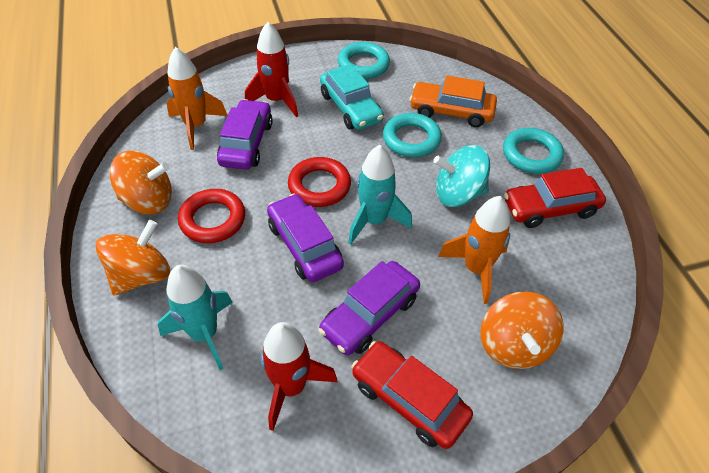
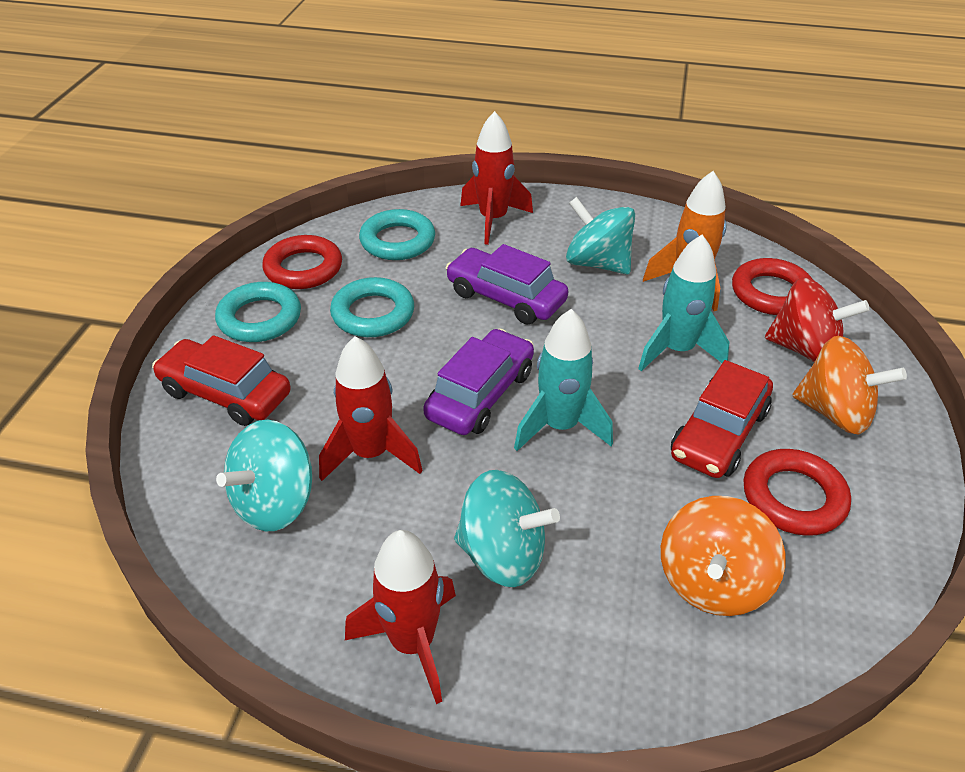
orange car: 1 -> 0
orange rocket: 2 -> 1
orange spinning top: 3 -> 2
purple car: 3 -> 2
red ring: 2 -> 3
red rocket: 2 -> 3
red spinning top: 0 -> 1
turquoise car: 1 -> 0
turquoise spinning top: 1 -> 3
· · · ·
> **WHAT YOU WILL DO**
Copy each line of the records that contains the word "spinning".

> **WRITTEN REPLY**
orange spinning top: 3 -> 2
red spinning top: 0 -> 1
turquoise spinning top: 1 -> 3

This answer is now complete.